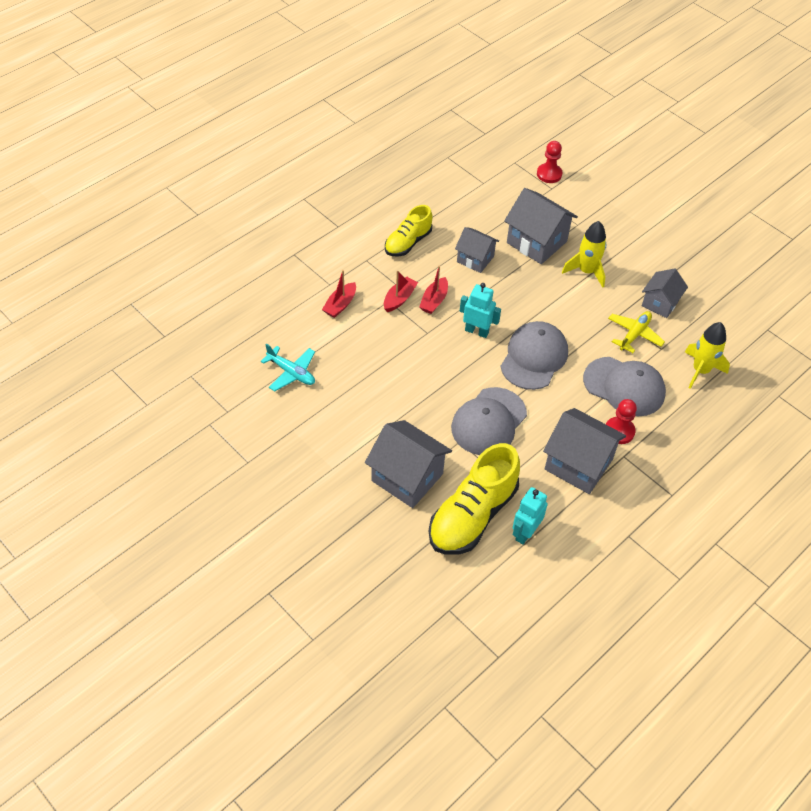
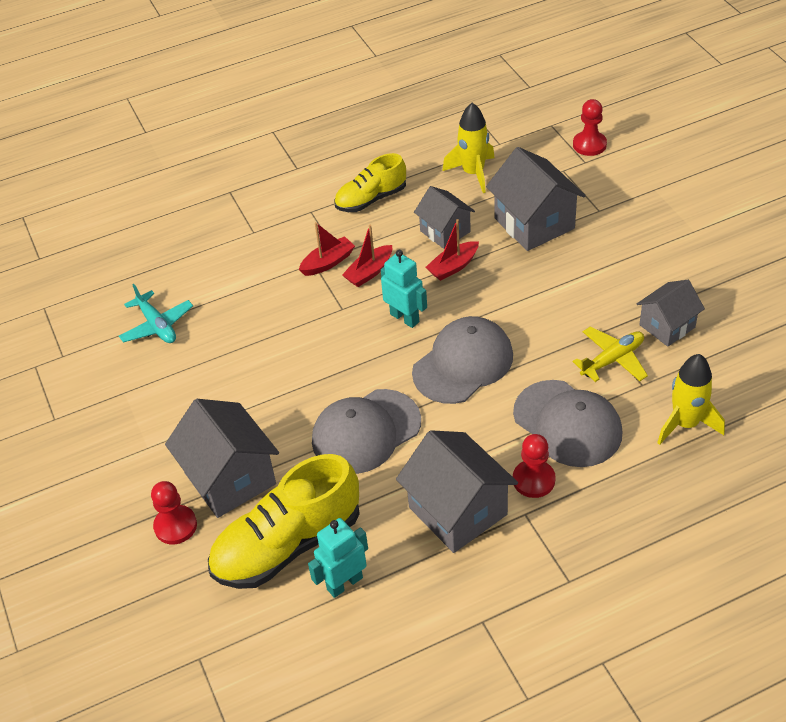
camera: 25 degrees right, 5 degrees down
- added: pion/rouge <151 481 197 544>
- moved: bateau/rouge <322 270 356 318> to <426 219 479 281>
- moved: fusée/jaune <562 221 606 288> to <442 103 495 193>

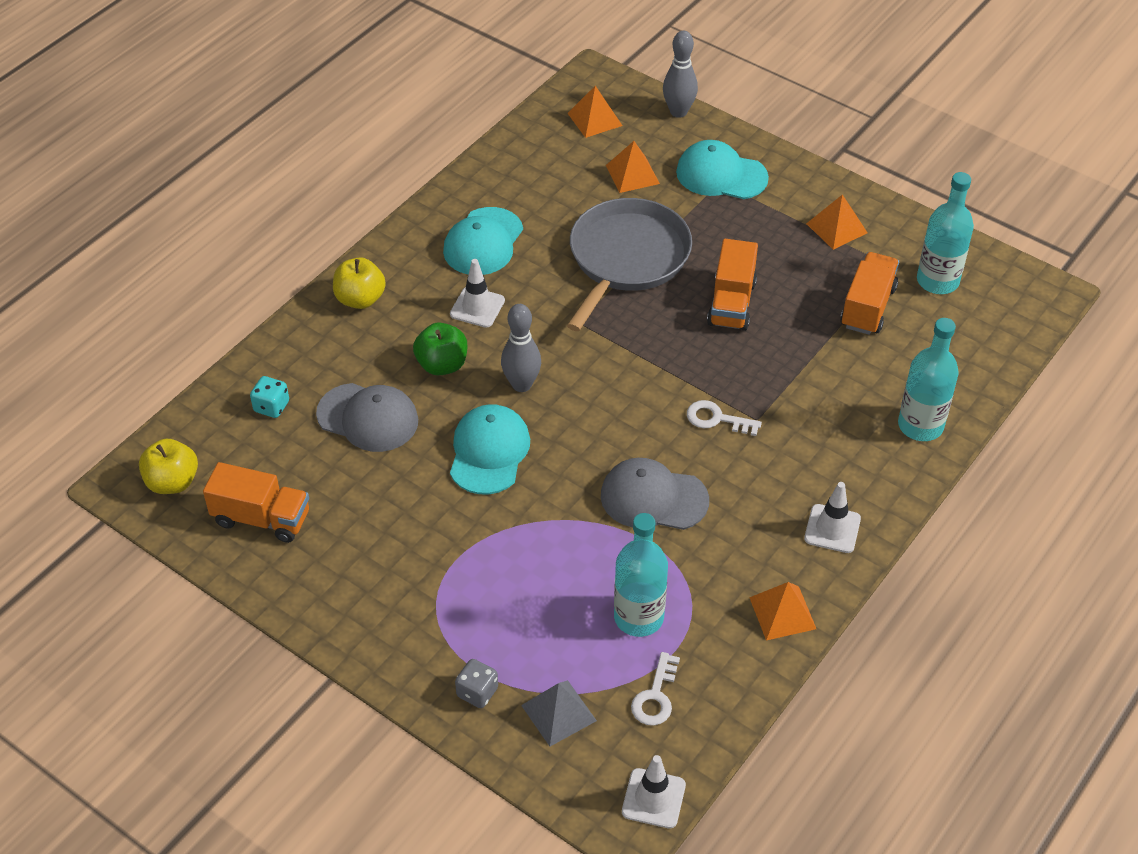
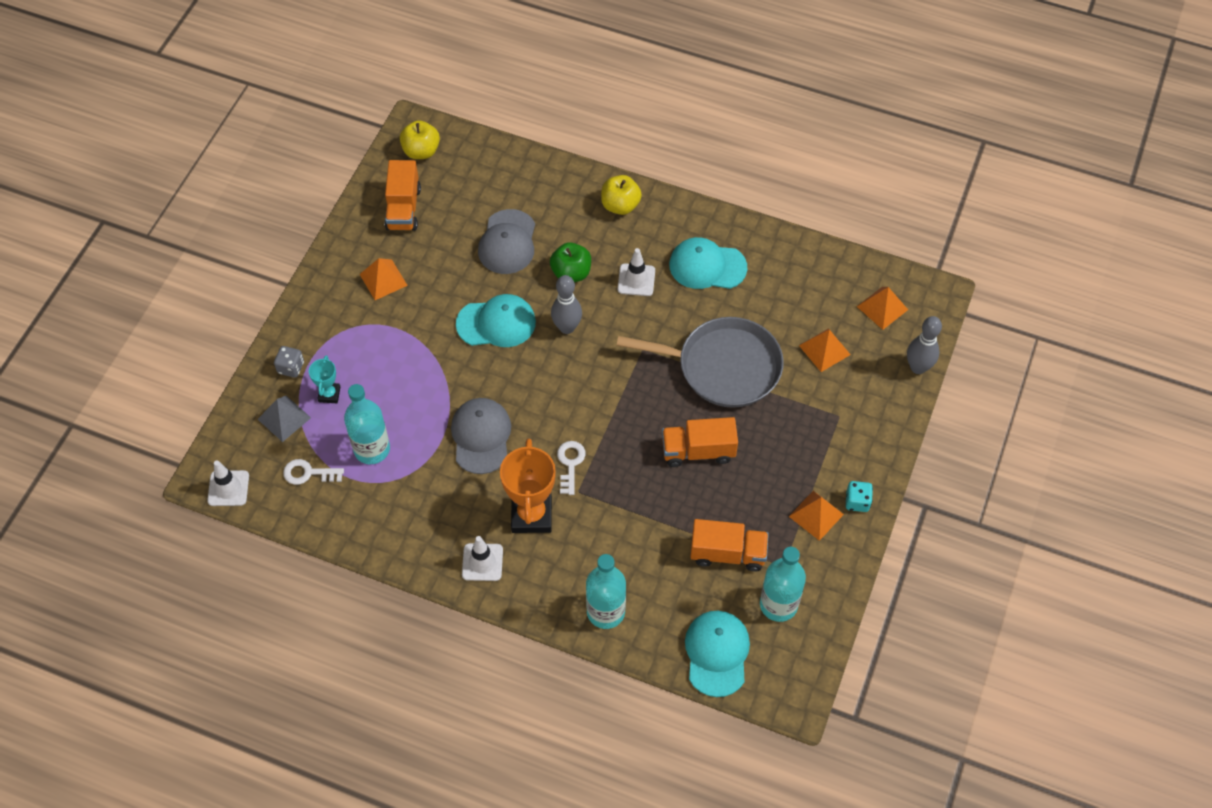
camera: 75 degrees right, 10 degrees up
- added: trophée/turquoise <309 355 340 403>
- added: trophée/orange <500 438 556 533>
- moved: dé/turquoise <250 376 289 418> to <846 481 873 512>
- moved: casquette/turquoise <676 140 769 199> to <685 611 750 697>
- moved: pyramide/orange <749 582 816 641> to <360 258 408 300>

::::

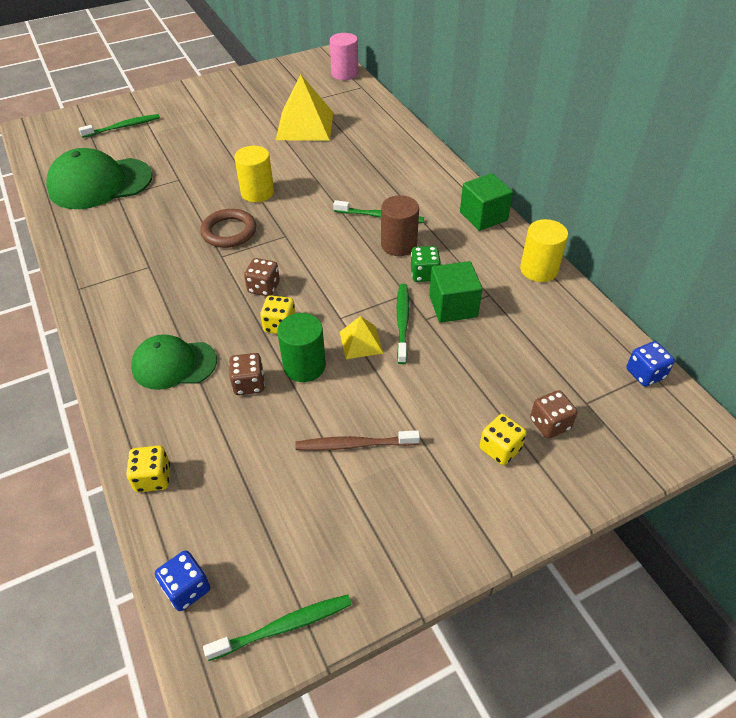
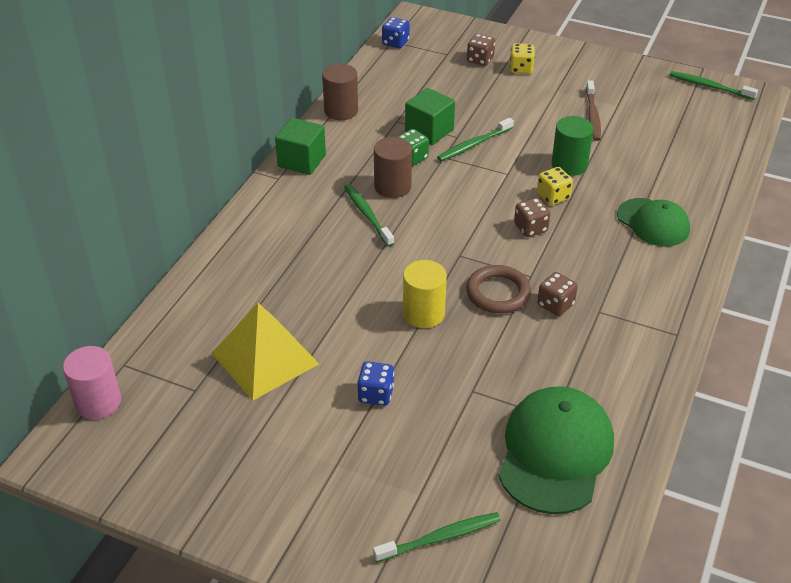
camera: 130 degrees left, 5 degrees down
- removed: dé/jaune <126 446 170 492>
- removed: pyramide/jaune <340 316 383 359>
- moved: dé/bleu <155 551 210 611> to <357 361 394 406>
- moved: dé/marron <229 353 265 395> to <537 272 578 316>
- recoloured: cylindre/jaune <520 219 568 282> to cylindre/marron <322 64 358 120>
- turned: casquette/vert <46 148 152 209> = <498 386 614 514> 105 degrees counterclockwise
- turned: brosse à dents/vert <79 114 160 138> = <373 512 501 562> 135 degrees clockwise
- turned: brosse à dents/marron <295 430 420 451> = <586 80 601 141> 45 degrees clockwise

::::

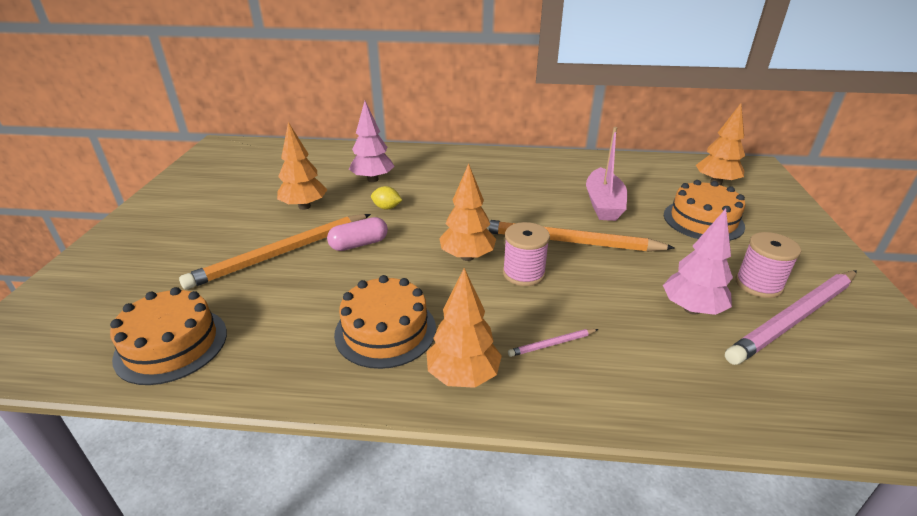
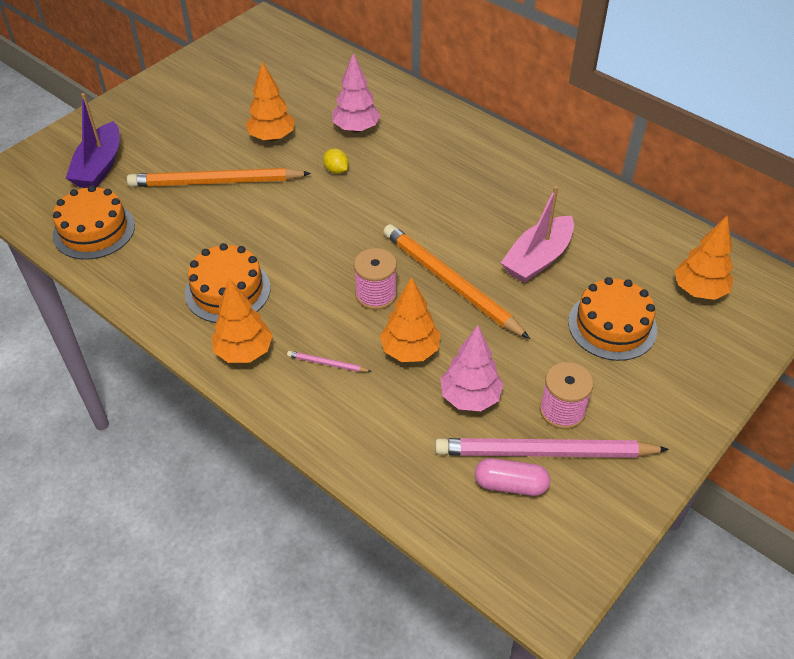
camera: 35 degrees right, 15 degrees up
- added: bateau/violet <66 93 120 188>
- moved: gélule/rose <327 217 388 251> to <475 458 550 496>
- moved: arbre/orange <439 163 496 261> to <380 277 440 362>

::::

Only one stretch of the records above is wanted: the lines between the one holding "camera: 25 degrees right, 5 degrees down" and the one holding "- moved: bateau/rouge", inclusive, reproduced exactly.

*ANSWER*.
camera: 25 degrees right, 5 degrees down
- added: pion/rouge <151 481 197 544>
- moved: bateau/rouge <322 270 356 318> to <426 219 479 281>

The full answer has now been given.